Saved data entries
□ □ □
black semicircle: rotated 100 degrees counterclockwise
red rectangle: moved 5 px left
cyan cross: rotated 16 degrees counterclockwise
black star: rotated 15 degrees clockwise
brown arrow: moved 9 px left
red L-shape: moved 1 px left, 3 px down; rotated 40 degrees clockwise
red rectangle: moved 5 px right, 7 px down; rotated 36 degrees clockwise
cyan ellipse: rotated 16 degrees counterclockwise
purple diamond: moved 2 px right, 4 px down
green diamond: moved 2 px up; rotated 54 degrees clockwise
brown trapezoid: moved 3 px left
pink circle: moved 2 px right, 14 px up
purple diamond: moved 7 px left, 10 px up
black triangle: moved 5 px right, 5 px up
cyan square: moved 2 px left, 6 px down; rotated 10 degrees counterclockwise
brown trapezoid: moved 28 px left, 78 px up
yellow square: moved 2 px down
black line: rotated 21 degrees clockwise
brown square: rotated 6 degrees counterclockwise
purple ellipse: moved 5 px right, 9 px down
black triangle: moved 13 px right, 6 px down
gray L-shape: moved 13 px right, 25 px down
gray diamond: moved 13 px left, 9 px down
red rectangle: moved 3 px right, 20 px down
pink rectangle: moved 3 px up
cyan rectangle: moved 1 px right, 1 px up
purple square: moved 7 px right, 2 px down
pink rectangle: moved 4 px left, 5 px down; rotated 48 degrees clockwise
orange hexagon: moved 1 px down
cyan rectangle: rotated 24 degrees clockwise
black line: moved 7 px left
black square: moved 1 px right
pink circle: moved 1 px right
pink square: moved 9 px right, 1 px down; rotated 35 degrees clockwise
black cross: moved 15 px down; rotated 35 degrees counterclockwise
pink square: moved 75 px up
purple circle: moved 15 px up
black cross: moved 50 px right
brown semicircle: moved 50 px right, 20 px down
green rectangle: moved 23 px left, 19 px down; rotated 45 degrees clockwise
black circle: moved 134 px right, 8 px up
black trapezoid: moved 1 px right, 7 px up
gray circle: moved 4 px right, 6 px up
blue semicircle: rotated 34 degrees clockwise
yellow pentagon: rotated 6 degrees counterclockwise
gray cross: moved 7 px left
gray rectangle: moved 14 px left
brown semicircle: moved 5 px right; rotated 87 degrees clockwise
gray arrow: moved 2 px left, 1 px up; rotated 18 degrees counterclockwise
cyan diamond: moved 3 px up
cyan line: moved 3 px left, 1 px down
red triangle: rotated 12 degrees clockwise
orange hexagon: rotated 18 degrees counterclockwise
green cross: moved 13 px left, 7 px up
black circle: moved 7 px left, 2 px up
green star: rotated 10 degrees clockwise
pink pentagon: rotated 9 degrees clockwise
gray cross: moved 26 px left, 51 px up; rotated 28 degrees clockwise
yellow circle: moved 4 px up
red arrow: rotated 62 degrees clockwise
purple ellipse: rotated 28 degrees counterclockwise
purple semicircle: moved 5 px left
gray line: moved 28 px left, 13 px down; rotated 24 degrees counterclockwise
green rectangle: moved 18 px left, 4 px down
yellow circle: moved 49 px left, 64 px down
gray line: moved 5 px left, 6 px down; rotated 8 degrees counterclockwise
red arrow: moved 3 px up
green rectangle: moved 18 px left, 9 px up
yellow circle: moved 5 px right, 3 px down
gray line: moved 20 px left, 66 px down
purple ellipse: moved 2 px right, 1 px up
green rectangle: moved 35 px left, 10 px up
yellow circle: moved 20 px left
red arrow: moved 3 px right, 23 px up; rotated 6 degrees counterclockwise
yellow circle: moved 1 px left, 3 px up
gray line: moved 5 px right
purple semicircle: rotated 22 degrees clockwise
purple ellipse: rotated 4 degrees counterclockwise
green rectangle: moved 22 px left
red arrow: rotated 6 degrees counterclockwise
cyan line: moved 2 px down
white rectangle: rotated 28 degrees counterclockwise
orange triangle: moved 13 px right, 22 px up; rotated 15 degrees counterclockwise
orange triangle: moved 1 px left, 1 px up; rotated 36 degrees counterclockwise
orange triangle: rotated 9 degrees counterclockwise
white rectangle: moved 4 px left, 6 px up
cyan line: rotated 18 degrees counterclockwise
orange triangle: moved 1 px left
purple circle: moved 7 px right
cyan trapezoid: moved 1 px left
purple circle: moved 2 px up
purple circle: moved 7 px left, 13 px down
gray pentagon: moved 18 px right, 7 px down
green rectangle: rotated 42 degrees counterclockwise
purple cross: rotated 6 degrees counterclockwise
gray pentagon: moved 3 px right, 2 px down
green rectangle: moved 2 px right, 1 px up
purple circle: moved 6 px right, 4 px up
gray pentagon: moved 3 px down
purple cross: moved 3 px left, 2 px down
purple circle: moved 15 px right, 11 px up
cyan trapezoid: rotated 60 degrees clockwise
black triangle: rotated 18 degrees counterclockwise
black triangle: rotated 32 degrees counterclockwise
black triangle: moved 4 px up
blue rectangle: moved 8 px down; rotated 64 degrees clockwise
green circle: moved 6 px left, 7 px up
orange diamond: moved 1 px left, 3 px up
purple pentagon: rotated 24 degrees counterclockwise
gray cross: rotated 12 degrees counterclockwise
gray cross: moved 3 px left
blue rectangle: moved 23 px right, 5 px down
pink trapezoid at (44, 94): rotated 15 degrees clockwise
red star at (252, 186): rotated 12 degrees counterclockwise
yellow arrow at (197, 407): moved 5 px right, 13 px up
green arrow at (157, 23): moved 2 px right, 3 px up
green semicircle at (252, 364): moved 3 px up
□ □ □
# The exercise
Can you reproduce every line of the records above exactly as they appear?

# Finished answer
black semicircle: rotated 100 degrees counterclockwise
red rectangle: moved 5 px left
cyan cross: rotated 16 degrees counterclockwise
black star: rotated 15 degrees clockwise
brown arrow: moved 9 px left
red L-shape: moved 1 px left, 3 px down; rotated 40 degrees clockwise
red rectangle: moved 5 px right, 7 px down; rotated 36 degrees clockwise
cyan ellipse: rotated 16 degrees counterclockwise
purple diamond: moved 2 px right, 4 px down
green diamond: moved 2 px up; rotated 54 degrees clockwise
brown trapezoid: moved 3 px left
pink circle: moved 2 px right, 14 px up
purple diamond: moved 7 px left, 10 px up
black triangle: moved 5 px right, 5 px up
cyan square: moved 2 px left, 6 px down; rotated 10 degrees counterclockwise
brown trapezoid: moved 28 px left, 78 px up
yellow square: moved 2 px down
black line: rotated 21 degrees clockwise
brown square: rotated 6 degrees counterclockwise
purple ellipse: moved 5 px right, 9 px down
black triangle: moved 13 px right, 6 px down
gray L-shape: moved 13 px right, 25 px down
gray diamond: moved 13 px left, 9 px down
red rectangle: moved 3 px right, 20 px down
pink rectangle: moved 3 px up
cyan rectangle: moved 1 px right, 1 px up
purple square: moved 7 px right, 2 px down
pink rectangle: moved 4 px left, 5 px down; rotated 48 degrees clockwise
orange hexagon: moved 1 px down
cyan rectangle: rotated 24 degrees clockwise
black line: moved 7 px left
black square: moved 1 px right
pink circle: moved 1 px right
pink square: moved 9 px right, 1 px down; rotated 35 degrees clockwise
black cross: moved 15 px down; rotated 35 degrees counterclockwise
pink square: moved 75 px up
purple circle: moved 15 px up
black cross: moved 50 px right
brown semicircle: moved 50 px right, 20 px down
green rectangle: moved 23 px left, 19 px down; rotated 45 degrees clockwise
black circle: moved 134 px right, 8 px up
black trapezoid: moved 1 px right, 7 px up
gray circle: moved 4 px right, 6 px up
blue semicircle: rotated 34 degrees clockwise
yellow pentagon: rotated 6 degrees counterclockwise
gray cross: moved 7 px left
gray rectangle: moved 14 px left
brown semicircle: moved 5 px right; rotated 87 degrees clockwise
gray arrow: moved 2 px left, 1 px up; rotated 18 degrees counterclockwise
cyan diamond: moved 3 px up
cyan line: moved 3 px left, 1 px down
red triangle: rotated 12 degrees clockwise
orange hexagon: rotated 18 degrees counterclockwise
green cross: moved 13 px left, 7 px up
black circle: moved 7 px left, 2 px up
green star: rotated 10 degrees clockwise
pink pentagon: rotated 9 degrees clockwise
gray cross: moved 26 px left, 51 px up; rotated 28 degrees clockwise
yellow circle: moved 4 px up
red arrow: rotated 62 degrees clockwise
purple ellipse: rotated 28 degrees counterclockwise
purple semicircle: moved 5 px left
gray line: moved 28 px left, 13 px down; rotated 24 degrees counterclockwise
green rectangle: moved 18 px left, 4 px down
yellow circle: moved 49 px left, 64 px down
gray line: moved 5 px left, 6 px down; rotated 8 degrees counterclockwise
red arrow: moved 3 px up
green rectangle: moved 18 px left, 9 px up
yellow circle: moved 5 px right, 3 px down
gray line: moved 20 px left, 66 px down
purple ellipse: moved 2 px right, 1 px up
green rectangle: moved 35 px left, 10 px up
yellow circle: moved 20 px left
red arrow: moved 3 px right, 23 px up; rotated 6 degrees counterclockwise
yellow circle: moved 1 px left, 3 px up
gray line: moved 5 px right
purple semicircle: rotated 22 degrees clockwise
purple ellipse: rotated 4 degrees counterclockwise
green rectangle: moved 22 px left
red arrow: rotated 6 degrees counterclockwise
cyan line: moved 2 px down
white rectangle: rotated 28 degrees counterclockwise
orange triangle: moved 13 px right, 22 px up; rotated 15 degrees counterclockwise
orange triangle: moved 1 px left, 1 px up; rotated 36 degrees counterclockwise
orange triangle: rotated 9 degrees counterclockwise
white rectangle: moved 4 px left, 6 px up
cyan line: rotated 18 degrees counterclockwise
orange triangle: moved 1 px left
purple circle: moved 7 px right
cyan trapezoid: moved 1 px left
purple circle: moved 2 px up
purple circle: moved 7 px left, 13 px down
gray pentagon: moved 18 px right, 7 px down
green rectangle: rotated 42 degrees counterclockwise
purple cross: rotated 6 degrees counterclockwise
gray pentagon: moved 3 px right, 2 px down
green rectangle: moved 2 px right, 1 px up
purple circle: moved 6 px right, 4 px up
gray pentagon: moved 3 px down
purple cross: moved 3 px left, 2 px down
purple circle: moved 15 px right, 11 px up
cyan trapezoid: rotated 60 degrees clockwise
black triangle: rotated 18 degrees counterclockwise
black triangle: rotated 32 degrees counterclockwise
black triangle: moved 4 px up
blue rectangle: moved 8 px down; rotated 64 degrees clockwise
green circle: moved 6 px left, 7 px up
orange diamond: moved 1 px left, 3 px up
purple pentagon: rotated 24 degrees counterclockwise
gray cross: rotated 12 degrees counterclockwise
gray cross: moved 3 px left
blue rectangle: moved 23 px right, 5 px down
pink trapezoid at (44, 94): rotated 15 degrees clockwise
red star at (252, 186): rotated 12 degrees counterclockwise
yellow arrow at (197, 407): moved 5 px right, 13 px up
green arrow at (157, 23): moved 2 px right, 3 px up
green semicircle at (252, 364): moved 3 px up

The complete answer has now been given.